-- Entries supplied --
'''

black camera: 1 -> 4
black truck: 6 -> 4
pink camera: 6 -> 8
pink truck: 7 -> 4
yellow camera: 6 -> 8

'''
'''

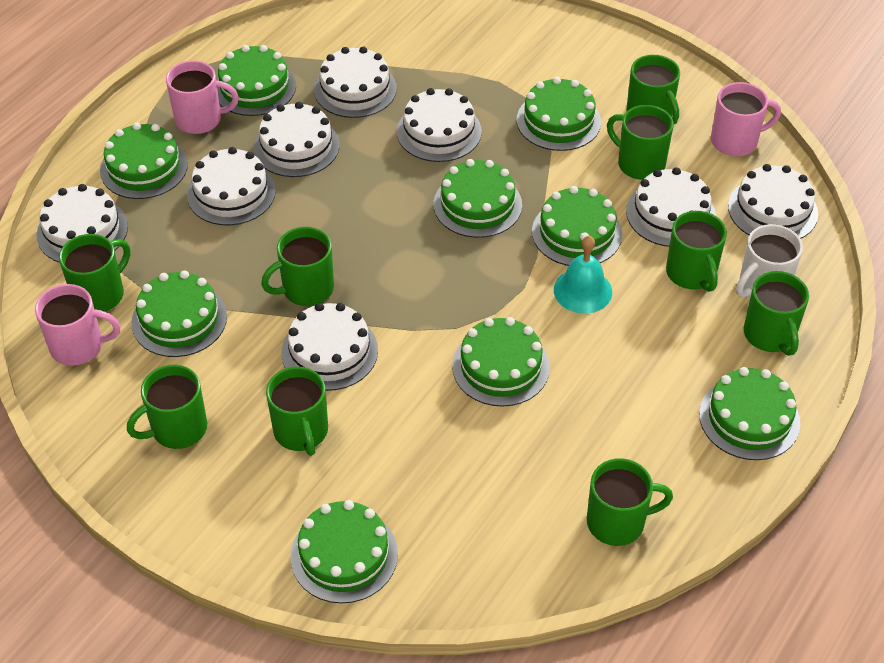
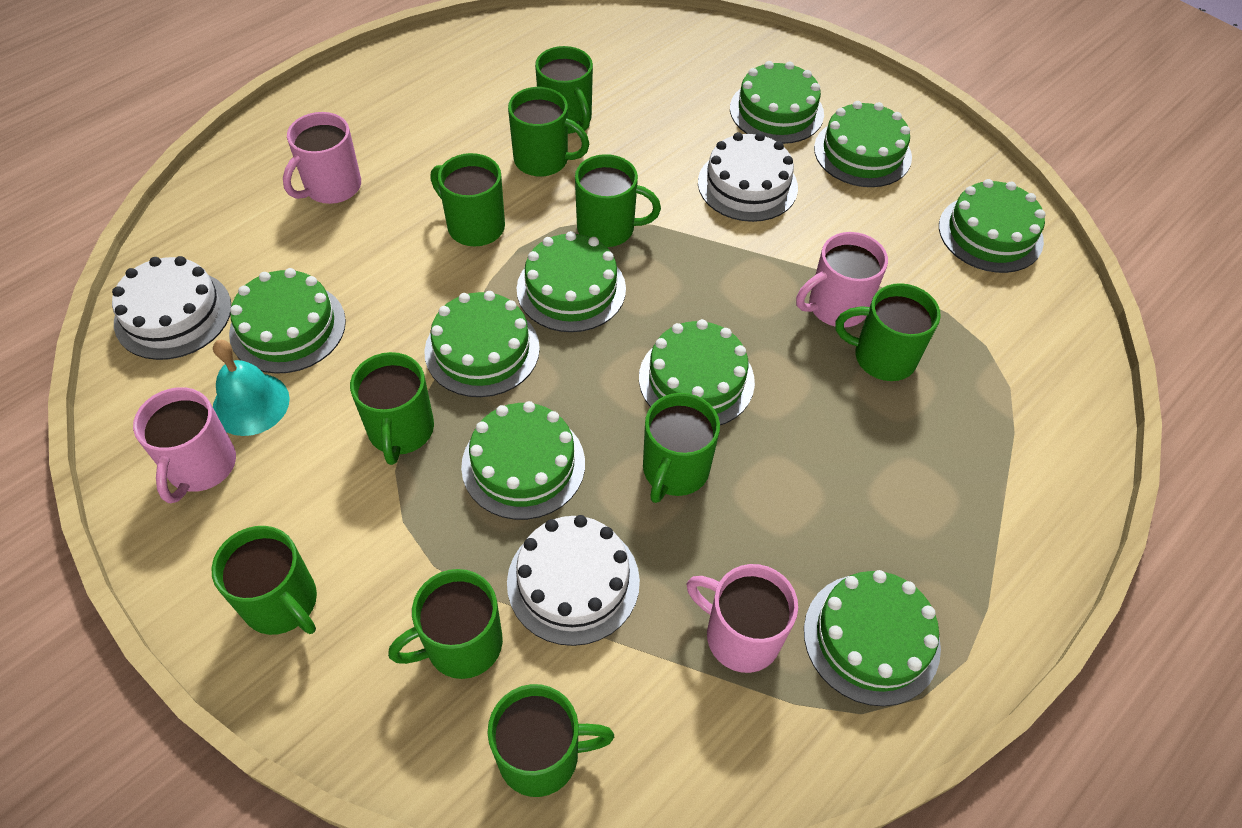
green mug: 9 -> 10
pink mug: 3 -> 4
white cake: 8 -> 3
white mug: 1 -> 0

'''
'''

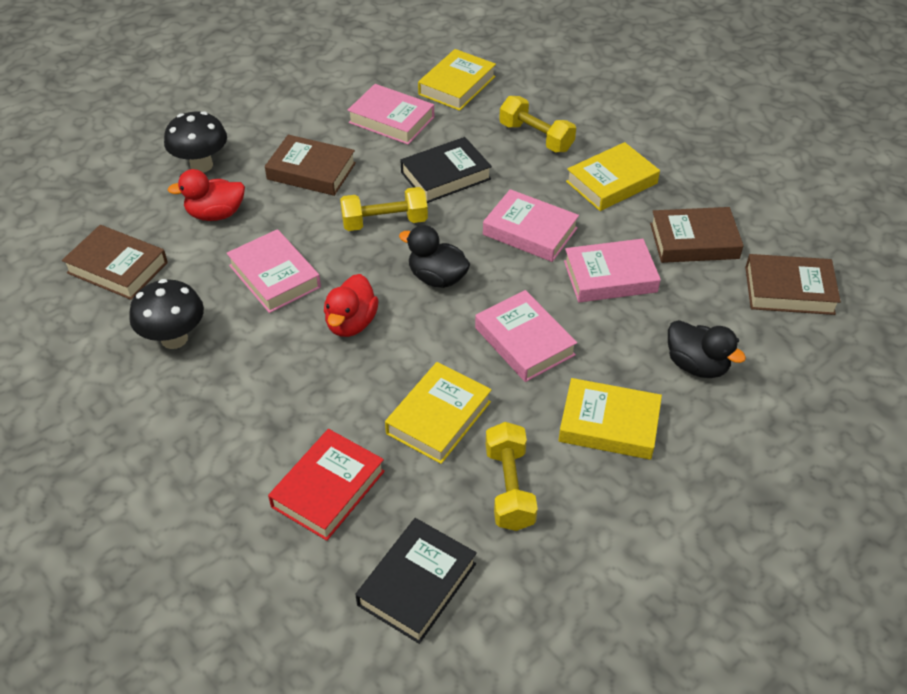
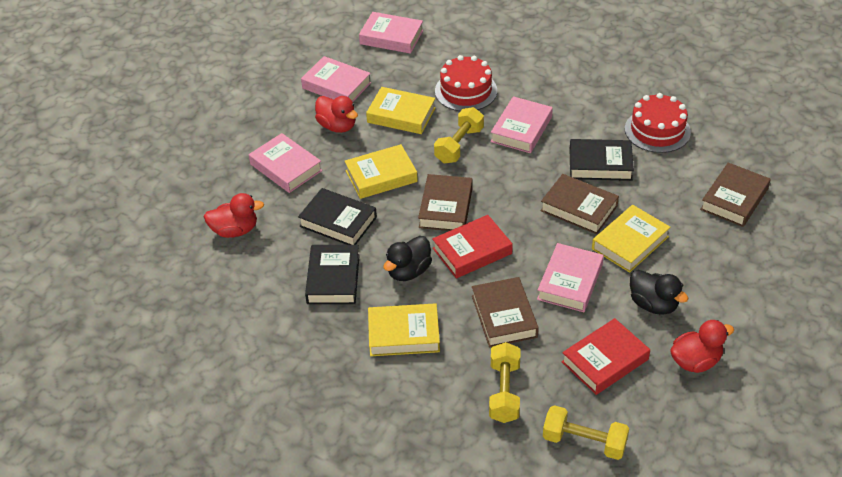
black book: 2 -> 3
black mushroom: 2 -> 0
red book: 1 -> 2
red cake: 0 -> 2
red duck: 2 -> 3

'''

-- What needs to be done --
Search the listing above for lines with the word "black", and state how many there are, nothing else.

-- Solved exercise --
4